- WHAT YOU NEED TO DO -
Everything in the listing should be transcribed exactly, apart from the pictures.
::::
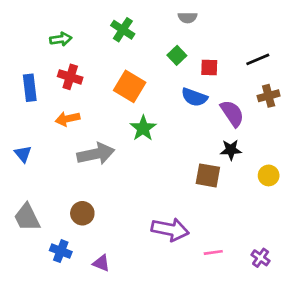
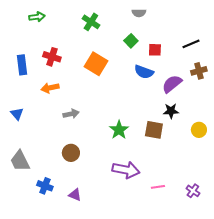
green arrow: (61, 39) -> (37, 17), moved
purple semicircle: (232, 113) -> (172, 84), turned -95
green star: (143, 128) -> (119, 130), moved
gray arrow: (96, 154) -> (71, 114), size x0.6
brown circle: (82, 213) -> (71, 153), moved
::::
- SOLVED PROBLEM -
green arrow: (61, 39) -> (37, 17), moved
purple semicircle: (232, 113) -> (172, 84), turned -95
green star: (143, 128) -> (119, 130), moved
gray arrow: (96, 154) -> (71, 114), size x0.6
brown circle: (82, 213) -> (71, 153), moved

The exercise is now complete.